▶ EXERCISE REQUIREMENTS:
Each entry has to be reproduced in full, exactly as given.

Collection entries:
·····

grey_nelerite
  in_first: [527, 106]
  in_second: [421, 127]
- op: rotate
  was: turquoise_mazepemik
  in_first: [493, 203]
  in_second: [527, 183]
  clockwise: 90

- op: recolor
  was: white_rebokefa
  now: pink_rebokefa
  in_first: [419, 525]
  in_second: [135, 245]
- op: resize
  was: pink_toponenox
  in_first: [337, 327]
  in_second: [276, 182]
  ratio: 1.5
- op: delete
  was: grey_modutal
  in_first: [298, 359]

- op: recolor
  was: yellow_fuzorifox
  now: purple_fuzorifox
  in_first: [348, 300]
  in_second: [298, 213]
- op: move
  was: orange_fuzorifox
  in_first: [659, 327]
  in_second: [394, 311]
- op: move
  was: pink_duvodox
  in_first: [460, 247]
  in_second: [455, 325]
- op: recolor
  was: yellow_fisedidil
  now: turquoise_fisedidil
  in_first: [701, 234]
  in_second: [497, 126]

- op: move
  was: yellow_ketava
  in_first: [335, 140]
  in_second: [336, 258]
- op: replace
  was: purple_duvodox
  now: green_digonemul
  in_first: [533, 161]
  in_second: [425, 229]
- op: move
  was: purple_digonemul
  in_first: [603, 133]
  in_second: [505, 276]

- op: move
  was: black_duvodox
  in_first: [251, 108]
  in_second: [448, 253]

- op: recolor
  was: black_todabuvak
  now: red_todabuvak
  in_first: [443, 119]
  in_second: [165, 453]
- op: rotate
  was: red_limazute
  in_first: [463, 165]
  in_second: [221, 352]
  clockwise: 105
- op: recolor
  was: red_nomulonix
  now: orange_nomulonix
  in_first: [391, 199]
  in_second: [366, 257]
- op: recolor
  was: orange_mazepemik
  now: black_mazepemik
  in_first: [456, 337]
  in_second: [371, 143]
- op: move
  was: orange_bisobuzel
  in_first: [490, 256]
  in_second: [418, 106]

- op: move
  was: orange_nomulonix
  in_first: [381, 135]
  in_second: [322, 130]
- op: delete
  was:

·····

▶ ANSWER SPACE:
grey_nelerite
  in_first: [527, 106]
  in_second: [421, 127]
- op: rotate
  was: turquoise_mazepemik
  in_first: [493, 203]
  in_second: [527, 183]
  clockwise: 90

- op: recolor
  was: white_rebokefa
  now: pink_rebokefa
  in_first: [419, 525]
  in_second: [135, 245]
- op: resize
  was: pink_toponenox
  in_first: [337, 327]
  in_second: [276, 182]
  ratio: 1.5
- op: delete
  was: grey_modutal
  in_first: [298, 359]

- op: recolor
  was: yellow_fuzorifox
  now: purple_fuzorifox
  in_first: [348, 300]
  in_second: [298, 213]
- op: move
  was: orange_fuzorifox
  in_first: [659, 327]
  in_second: [394, 311]
- op: move
  was: pink_duvodox
  in_first: [460, 247]
  in_second: [455, 325]
- op: recolor
  was: yellow_fisedidil
  now: turquoise_fisedidil
  in_first: [701, 234]
  in_second: [497, 126]

- op: move
  was: yellow_ketava
  in_first: [335, 140]
  in_second: [336, 258]
- op: replace
  was: purple_duvodox
  now: green_digonemul
  in_first: [533, 161]
  in_second: [425, 229]
- op: move
  was: purple_digonemul
  in_first: [603, 133]
  in_second: [505, 276]

- op: move
  was: black_duvodox
  in_first: [251, 108]
  in_second: [448, 253]

- op: recolor
  was: black_todabuvak
  now: red_todabuvak
  in_first: [443, 119]
  in_second: [165, 453]
- op: rotate
  was: red_limazute
  in_first: [463, 165]
  in_second: [221, 352]
  clockwise: 105
- op: recolor
  was: red_nomulonix
  now: orange_nomulonix
  in_first: [391, 199]
  in_second: [366, 257]
- op: recolor
  was: orange_mazepemik
  now: black_mazepemik
  in_first: [456, 337]
  in_second: [371, 143]
- op: move
  was: orange_bisobuzel
  in_first: [490, 256]
  in_second: [418, 106]

- op: move
  was: orange_nomulonix
  in_first: [381, 135]
  in_second: [322, 130]
- op: delete
  was:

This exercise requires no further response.